Go line by line through the entries and show those that hold the string "yellow".

Object position data:
++++++++

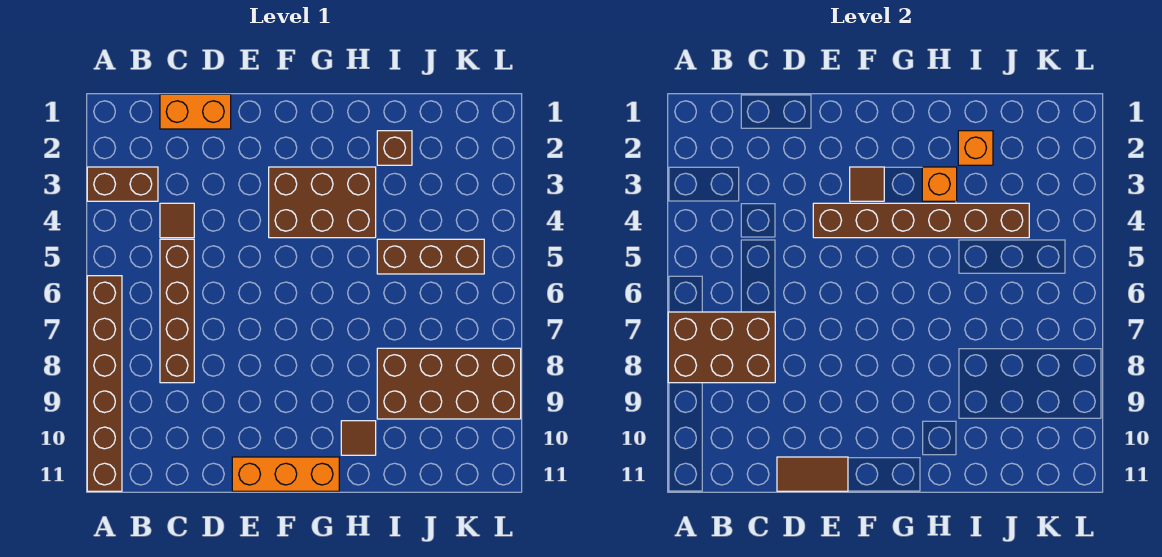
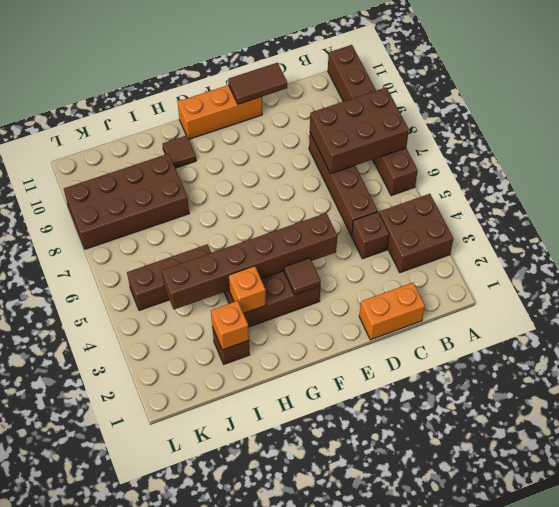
brown 1x2 brick [87,167,158,201] -> brown 2x2 brick [379,194,453,273]
brown 1x1 tile [160,203,194,238] -> brown 1x1 brick [352,212,389,259]

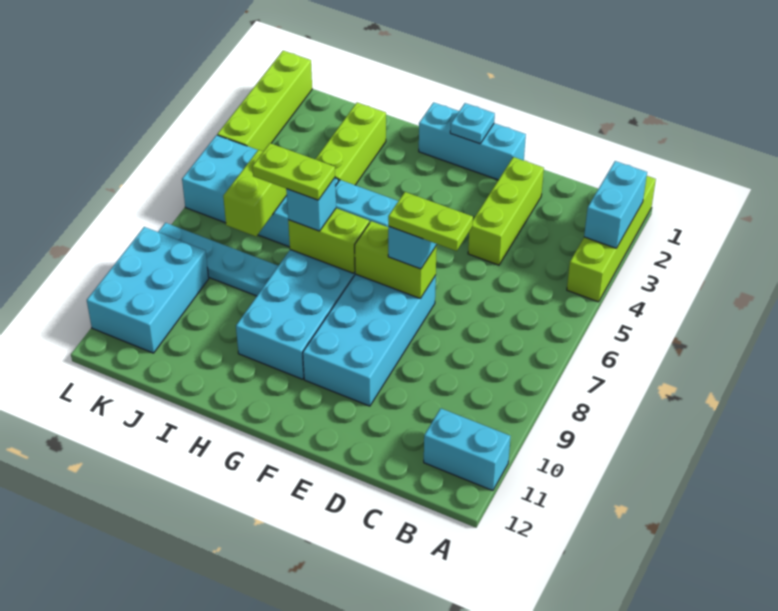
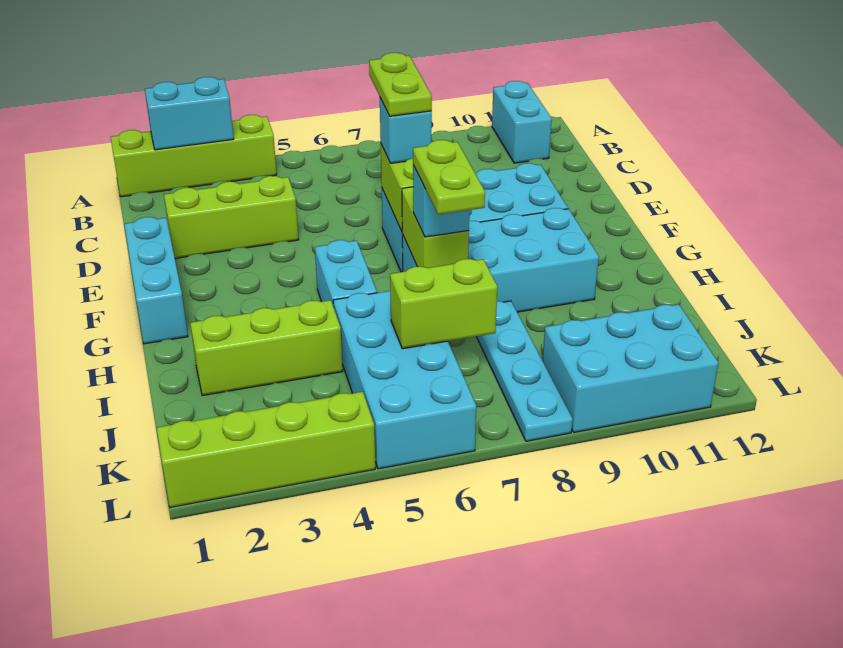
cyan 1x1 plate [450,103,495,144] -> none

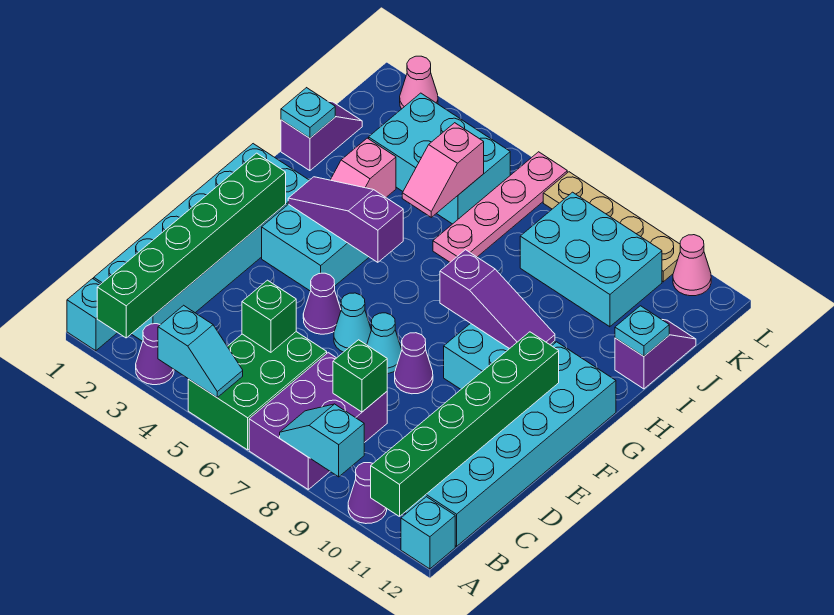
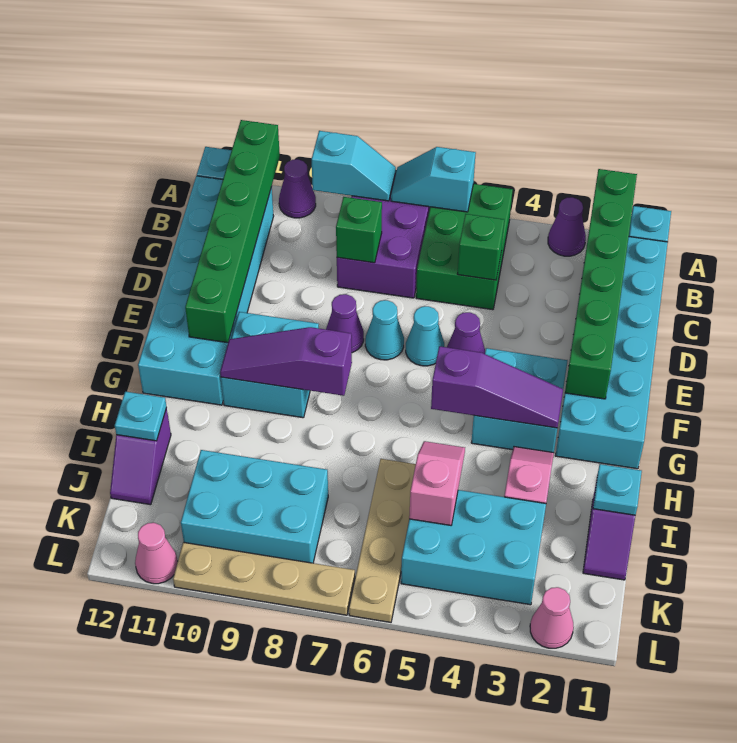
cyan 1x2 slope [158,305,243,397] -> cyan 1x2 slope moved to [391,147,476,212]
pink 1x4 plate [433,152,567,262] -> tan 1x4 plate [349,459,416,622]

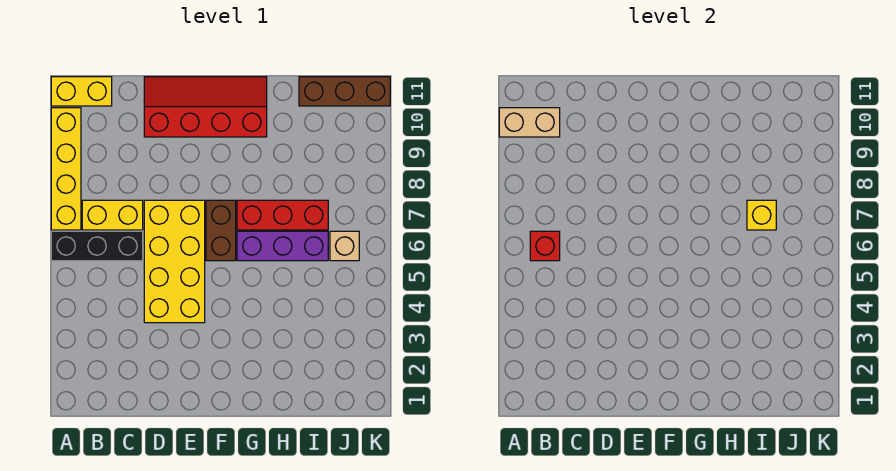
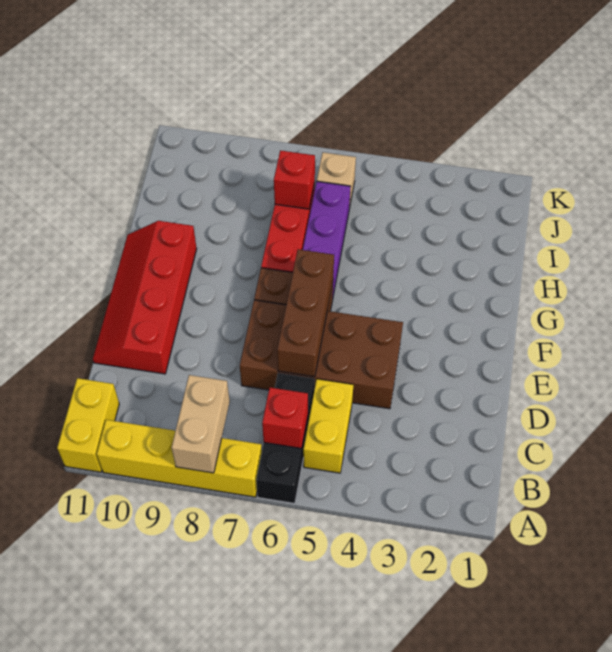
tan 1x2 brick [499,108,560,137] -> tan 1x2 brick moved to [171,375,230,473]
yellow 1x2 brick [82,200,143,230] -> yellow 1x2 brick moved to [303,379,353,473]
yellow 2x4 brick [144,200,205,323] -> brown 2x4 brick [240,300,403,409]
yellow 1x1 brick [747,200,776,230] -> red 1x1 brick [274,151,315,209]
brown 1x3 brick [299,77,390,106] -> brown 1x3 brick moved to [277,249,334,377]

++++++++

Exercise output
yellow 1x2 brick [82,200,143,230] -> yellow 1x2 brick moved to [303,379,353,473]
yellow 2x4 brick [144,200,205,323] -> brown 2x4 brick [240,300,403,409]
yellow 1x1 brick [747,200,776,230] -> red 1x1 brick [274,151,315,209]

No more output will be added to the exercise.